Required work:
In the records below, which lines include "minus"? Copy them.

Difference listings:

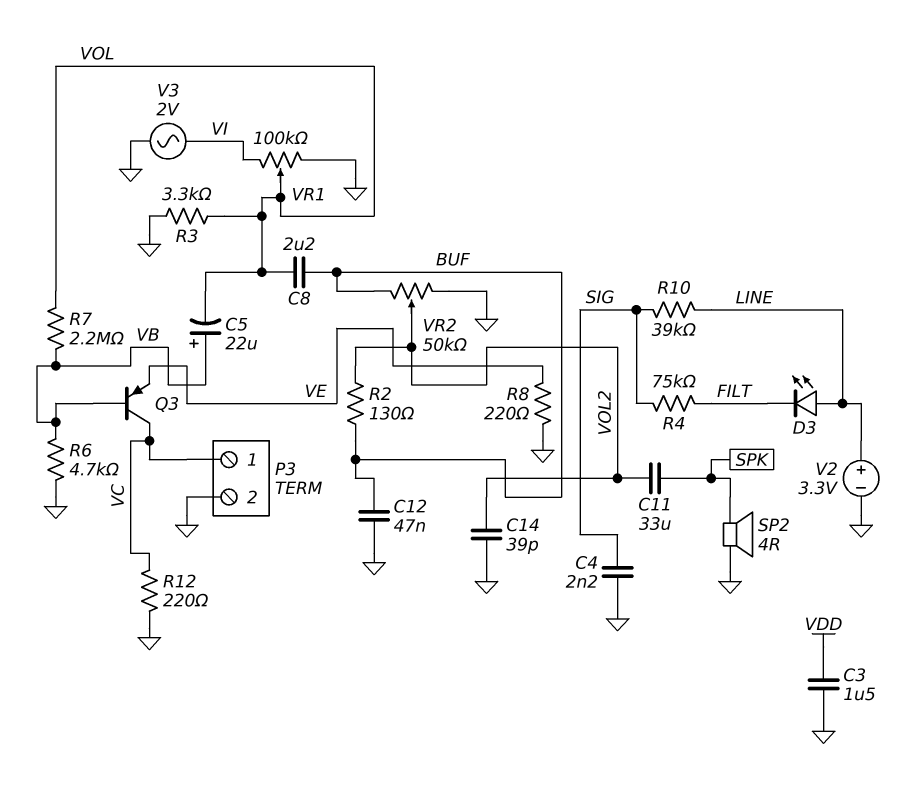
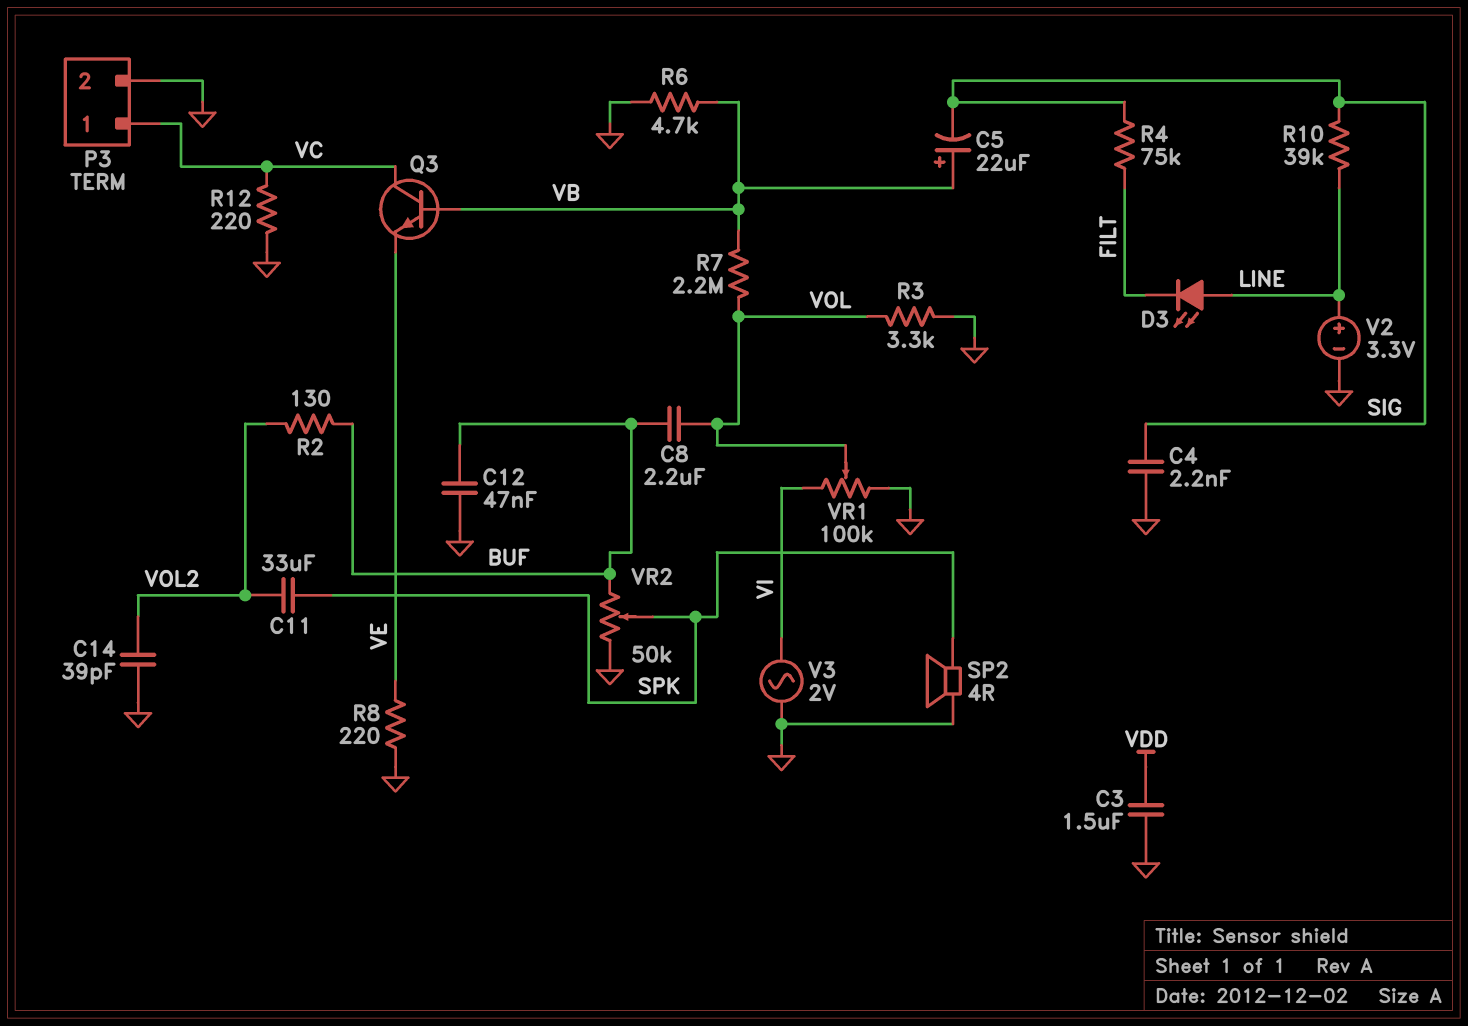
C5: 22uF (plus VB, minus VOL) -> 22uF (plus VB, minus SIG)
Q3: PNP (B VB, C VC, E VE) -> NPN (B VB, C VC, E VE)
VR2: 50k (BUF, GND, wiper VOL2) -> 50k (BUF, GND, wiper SPK)

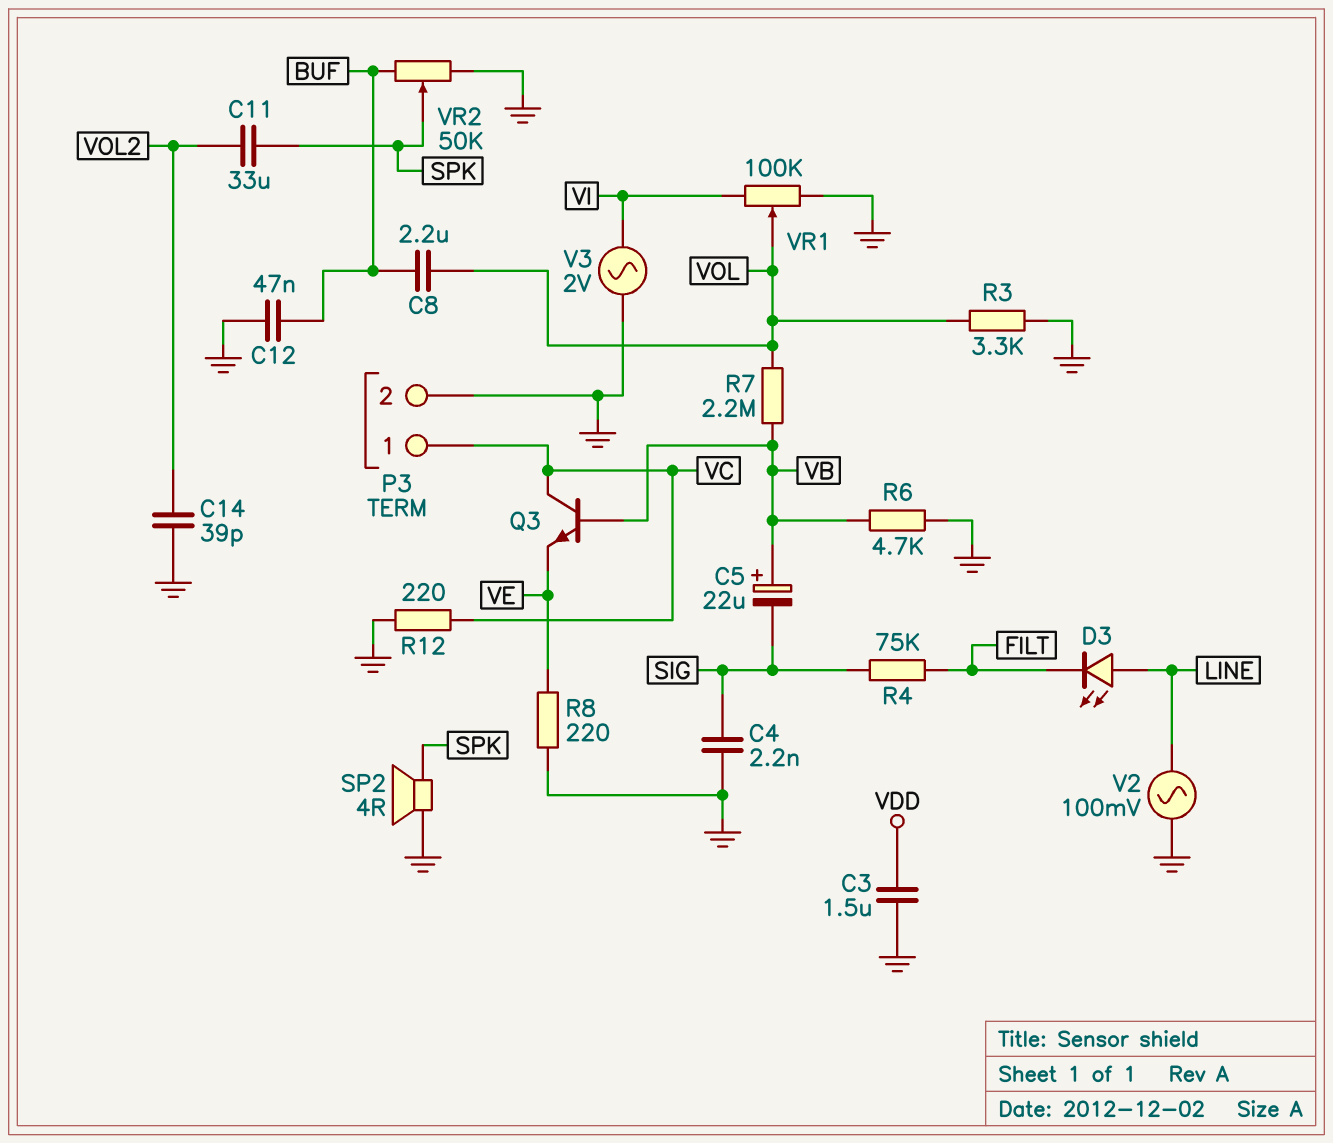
R2: 130 (BUF, VOL2) -> none
R10: 39k (LINE, SIG) -> none
V2: 3.3V (plus LINE, minus GND) -> AC 100mV (GND, LINE)

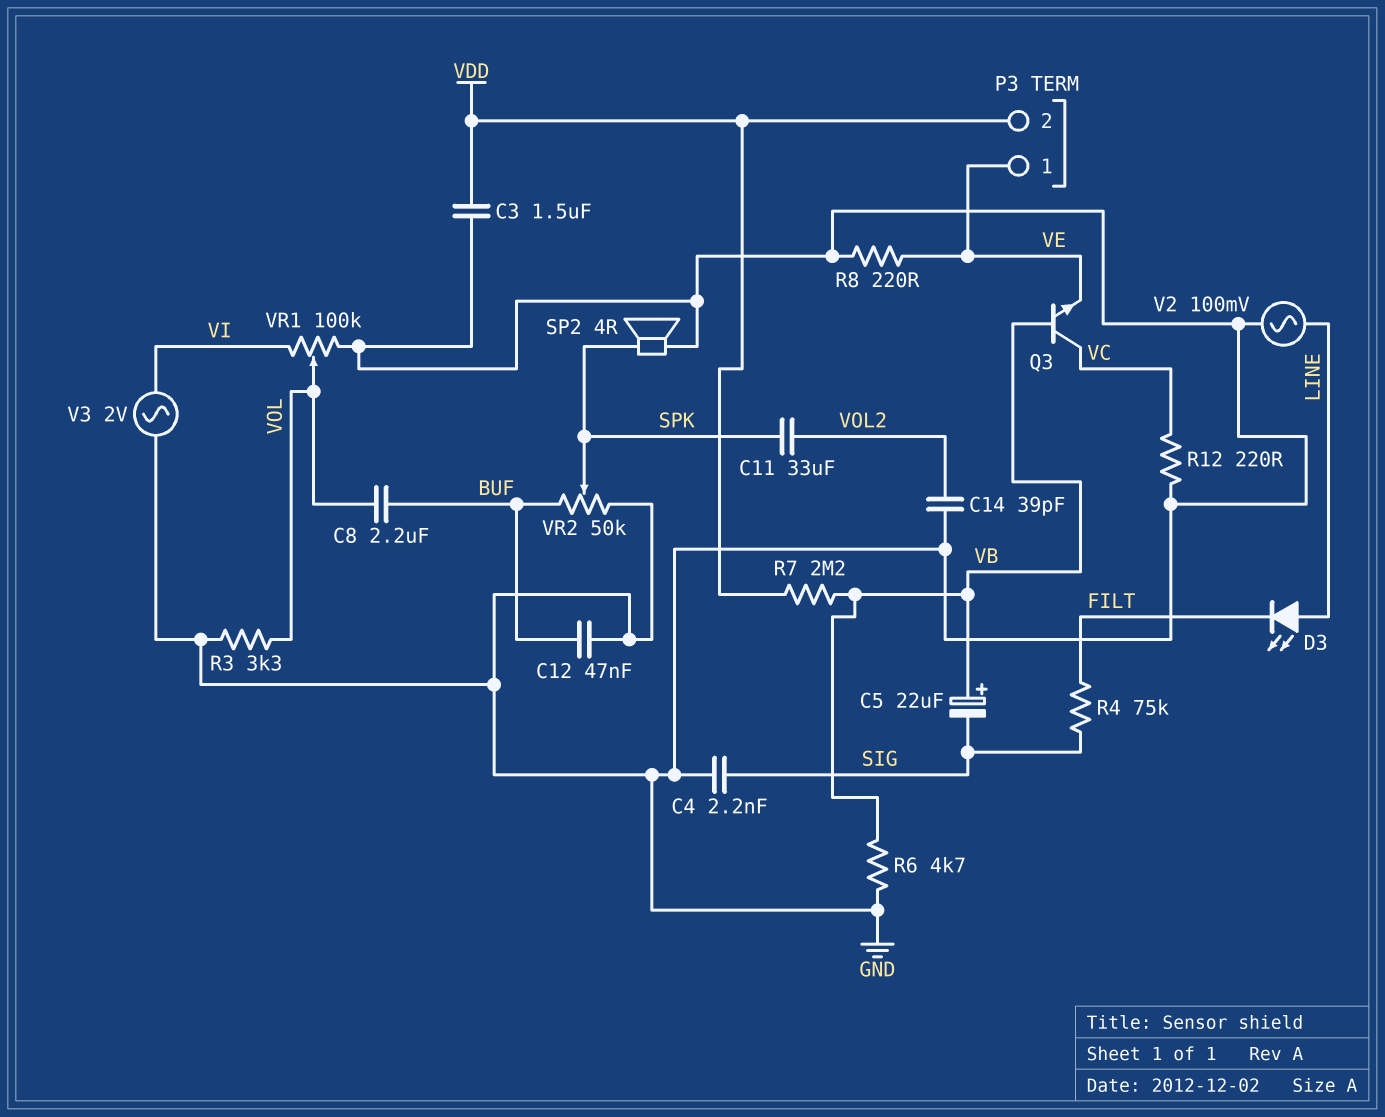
P3 pin 1: VC -> VE
P3 pin 2: GND -> VDD
R7: 2.2M (VB, VOL) -> 2.2M (VB, VDD)

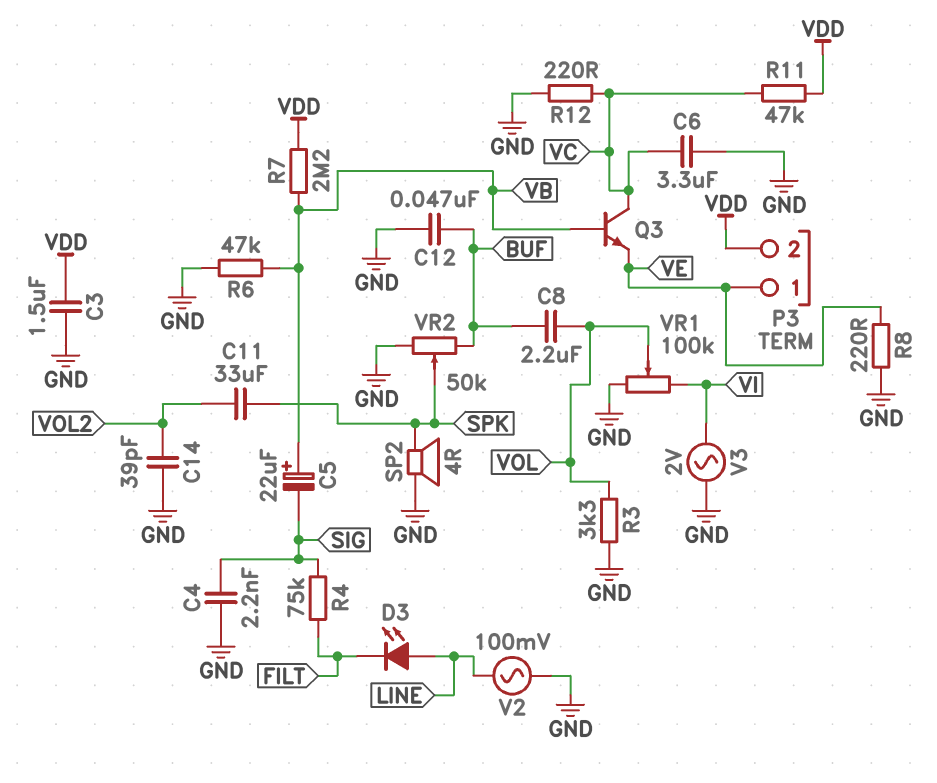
C6: none -> 3.3uF (GND, VC)
R6: 4.7k (GND, VB) -> 47k (GND, VB)
R11: none -> 47k (VC, VDD)

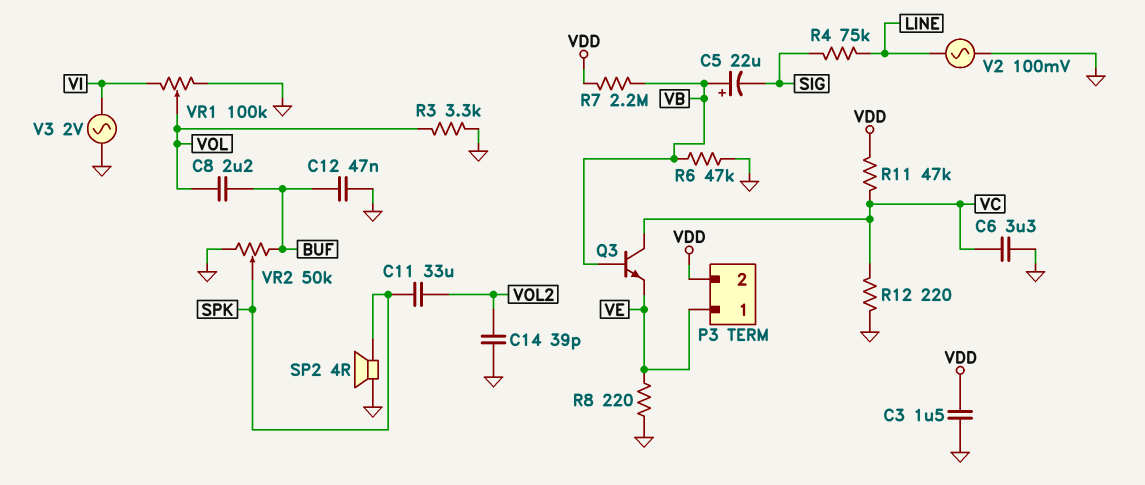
C4: 2.2nF (GND, SIG) -> none
D3: LED (A LINE, K FILT) -> none
R4: 75k (FILT, SIG) -> 75k (LINE, SIG)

Exercise output:
C5: 22uF (plus VB, minus VOL) -> 22uF (plus VB, minus SIG)
V2: 3.3V (plus LINE, minus GND) -> AC 100mV (GND, LINE)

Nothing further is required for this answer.